§ **Directive**:
Reproduce the listing below verbatim.

### Dataset ###

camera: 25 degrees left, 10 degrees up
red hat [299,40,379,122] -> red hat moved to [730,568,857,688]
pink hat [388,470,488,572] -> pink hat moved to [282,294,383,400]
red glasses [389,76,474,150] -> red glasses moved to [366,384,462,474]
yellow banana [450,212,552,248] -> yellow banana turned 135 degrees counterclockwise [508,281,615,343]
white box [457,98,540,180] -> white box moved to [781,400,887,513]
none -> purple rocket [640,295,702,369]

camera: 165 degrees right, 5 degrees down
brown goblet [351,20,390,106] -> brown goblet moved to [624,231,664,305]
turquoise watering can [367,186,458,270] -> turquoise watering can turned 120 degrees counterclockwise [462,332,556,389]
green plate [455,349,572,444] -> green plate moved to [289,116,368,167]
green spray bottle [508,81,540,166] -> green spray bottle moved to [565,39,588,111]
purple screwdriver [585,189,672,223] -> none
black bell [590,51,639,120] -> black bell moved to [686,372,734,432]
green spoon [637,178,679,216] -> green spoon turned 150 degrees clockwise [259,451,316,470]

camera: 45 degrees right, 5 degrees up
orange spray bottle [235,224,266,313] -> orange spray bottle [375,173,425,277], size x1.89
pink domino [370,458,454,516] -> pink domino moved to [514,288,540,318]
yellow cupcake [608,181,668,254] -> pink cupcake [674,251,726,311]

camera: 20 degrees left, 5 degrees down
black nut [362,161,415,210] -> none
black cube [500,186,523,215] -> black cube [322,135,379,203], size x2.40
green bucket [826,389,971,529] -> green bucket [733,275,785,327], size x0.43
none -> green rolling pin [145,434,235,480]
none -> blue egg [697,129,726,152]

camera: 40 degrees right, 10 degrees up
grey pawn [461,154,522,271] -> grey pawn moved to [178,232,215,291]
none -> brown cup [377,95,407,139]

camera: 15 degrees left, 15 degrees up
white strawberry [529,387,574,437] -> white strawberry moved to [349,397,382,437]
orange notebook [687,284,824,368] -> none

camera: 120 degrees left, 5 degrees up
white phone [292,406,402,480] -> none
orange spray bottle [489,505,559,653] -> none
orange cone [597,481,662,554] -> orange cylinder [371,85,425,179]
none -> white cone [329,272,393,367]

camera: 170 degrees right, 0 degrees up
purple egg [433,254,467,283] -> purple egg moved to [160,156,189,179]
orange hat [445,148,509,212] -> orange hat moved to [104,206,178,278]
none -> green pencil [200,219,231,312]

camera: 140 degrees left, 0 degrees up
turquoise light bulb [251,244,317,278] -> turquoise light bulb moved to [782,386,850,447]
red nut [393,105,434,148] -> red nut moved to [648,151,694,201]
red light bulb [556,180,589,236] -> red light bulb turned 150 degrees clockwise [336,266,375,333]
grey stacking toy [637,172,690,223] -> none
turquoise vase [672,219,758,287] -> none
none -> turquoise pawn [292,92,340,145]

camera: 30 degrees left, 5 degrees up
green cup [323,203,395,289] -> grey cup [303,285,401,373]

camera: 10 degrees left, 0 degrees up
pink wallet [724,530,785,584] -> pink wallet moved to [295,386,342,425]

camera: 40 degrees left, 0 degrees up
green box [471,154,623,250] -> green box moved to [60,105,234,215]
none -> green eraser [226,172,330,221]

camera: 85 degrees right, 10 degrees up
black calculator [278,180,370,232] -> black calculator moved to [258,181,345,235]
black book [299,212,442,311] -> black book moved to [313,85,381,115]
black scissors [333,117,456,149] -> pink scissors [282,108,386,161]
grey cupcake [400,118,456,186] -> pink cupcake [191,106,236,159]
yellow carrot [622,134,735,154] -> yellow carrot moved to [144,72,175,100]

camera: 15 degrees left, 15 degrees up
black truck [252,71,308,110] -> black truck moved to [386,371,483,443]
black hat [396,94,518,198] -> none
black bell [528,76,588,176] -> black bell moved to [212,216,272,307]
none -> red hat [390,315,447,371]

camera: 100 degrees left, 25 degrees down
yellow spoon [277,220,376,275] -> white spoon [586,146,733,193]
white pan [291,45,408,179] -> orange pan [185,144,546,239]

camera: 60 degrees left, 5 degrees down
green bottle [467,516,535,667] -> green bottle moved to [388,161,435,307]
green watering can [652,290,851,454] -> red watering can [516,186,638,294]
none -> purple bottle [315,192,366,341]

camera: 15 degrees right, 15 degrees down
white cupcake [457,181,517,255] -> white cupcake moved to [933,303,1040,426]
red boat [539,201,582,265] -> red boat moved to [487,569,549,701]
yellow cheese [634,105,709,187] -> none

###

§ **Exercise output**:
camera: 25 degrees left, 10 degrees up
red hat [299,40,379,122] -> red hat moved to [730,568,857,688]
pink hat [388,470,488,572] -> pink hat moved to [282,294,383,400]
red glasses [389,76,474,150] -> red glasses moved to [366,384,462,474]
yellow banana [450,212,552,248] -> yellow banana turned 135 degrees counterclockwise [508,281,615,343]
white box [457,98,540,180] -> white box moved to [781,400,887,513]
none -> purple rocket [640,295,702,369]

camera: 165 degrees right, 5 degrees down
brown goblet [351,20,390,106] -> brown goblet moved to [624,231,664,305]
turquoise watering can [367,186,458,270] -> turquoise watering can turned 120 degrees counterclockwise [462,332,556,389]
green plate [455,349,572,444] -> green plate moved to [289,116,368,167]
green spray bottle [508,81,540,166] -> green spray bottle moved to [565,39,588,111]
purple screwdriver [585,189,672,223] -> none
black bell [590,51,639,120] -> black bell moved to [686,372,734,432]
green spoon [637,178,679,216] -> green spoon turned 150 degrees clockwise [259,451,316,470]

camera: 45 degrees right, 5 degrees up
orange spray bottle [235,224,266,313] -> orange spray bottle [375,173,425,277], size x1.89
pink domino [370,458,454,516] -> pink domino moved to [514,288,540,318]
yellow cupcake [608,181,668,254] -> pink cupcake [674,251,726,311]

camera: 20 degrees left, 5 degrees down
black nut [362,161,415,210] -> none
black cube [500,186,523,215] -> black cube [322,135,379,203], size x2.40
green bucket [826,389,971,529] -> green bucket [733,275,785,327], size x0.43
none -> green rolling pin [145,434,235,480]
none -> blue egg [697,129,726,152]

camera: 40 degrees right, 10 degrees up
grey pawn [461,154,522,271] -> grey pawn moved to [178,232,215,291]
none -> brown cup [377,95,407,139]

camera: 15 degrees left, 15 degrees up
white strawberry [529,387,574,437] -> white strawberry moved to [349,397,382,437]
orange notebook [687,284,824,368] -> none

camera: 120 degrees left, 5 degrees up
white phone [292,406,402,480] -> none
orange spray bottle [489,505,559,653] -> none
orange cone [597,481,662,554] -> orange cylinder [371,85,425,179]
none -> white cone [329,272,393,367]

camera: 170 degrees right, 0 degrees up
purple egg [433,254,467,283] -> purple egg moved to [160,156,189,179]
orange hat [445,148,509,212] -> orange hat moved to [104,206,178,278]
none -> green pencil [200,219,231,312]

camera: 140 degrees left, 0 degrees up
turquoise light bulb [251,244,317,278] -> turquoise light bulb moved to [782,386,850,447]
red nut [393,105,434,148] -> red nut moved to [648,151,694,201]
red light bulb [556,180,589,236] -> red light bulb turned 150 degrees clockwise [336,266,375,333]
grey stacking toy [637,172,690,223] -> none
turquoise vase [672,219,758,287] -> none
none -> turquoise pawn [292,92,340,145]

camera: 30 degrees left, 5 degrees up
green cup [323,203,395,289] -> grey cup [303,285,401,373]

camera: 10 degrees left, 0 degrees up
pink wallet [724,530,785,584] -> pink wallet moved to [295,386,342,425]

camera: 40 degrees left, 0 degrees up
green box [471,154,623,250] -> green box moved to [60,105,234,215]
none -> green eraser [226,172,330,221]

camera: 85 degrees right, 10 degrees up
black calculator [278,180,370,232] -> black calculator moved to [258,181,345,235]
black book [299,212,442,311] -> black book moved to [313,85,381,115]
black scissors [333,117,456,149] -> pink scissors [282,108,386,161]
grey cupcake [400,118,456,186] -> pink cupcake [191,106,236,159]
yellow carrot [622,134,735,154] -> yellow carrot moved to [144,72,175,100]

camera: 15 degrees left, 15 degrees up
black truck [252,71,308,110] -> black truck moved to [386,371,483,443]
black hat [396,94,518,198] -> none
black bell [528,76,588,176] -> black bell moved to [212,216,272,307]
none -> red hat [390,315,447,371]

camera: 100 degrees left, 25 degrees down
yellow spoon [277,220,376,275] -> white spoon [586,146,733,193]
white pan [291,45,408,179] -> orange pan [185,144,546,239]

camera: 60 degrees left, 5 degrees down
green bottle [467,516,535,667] -> green bottle moved to [388,161,435,307]
green watering can [652,290,851,454] -> red watering can [516,186,638,294]
none -> purple bottle [315,192,366,341]

camera: 15 degrees right, 15 degrees down
white cupcake [457,181,517,255] -> white cupcake moved to [933,303,1040,426]
red boat [539,201,582,265] -> red boat moved to [487,569,549,701]
yellow cheese [634,105,709,187] -> none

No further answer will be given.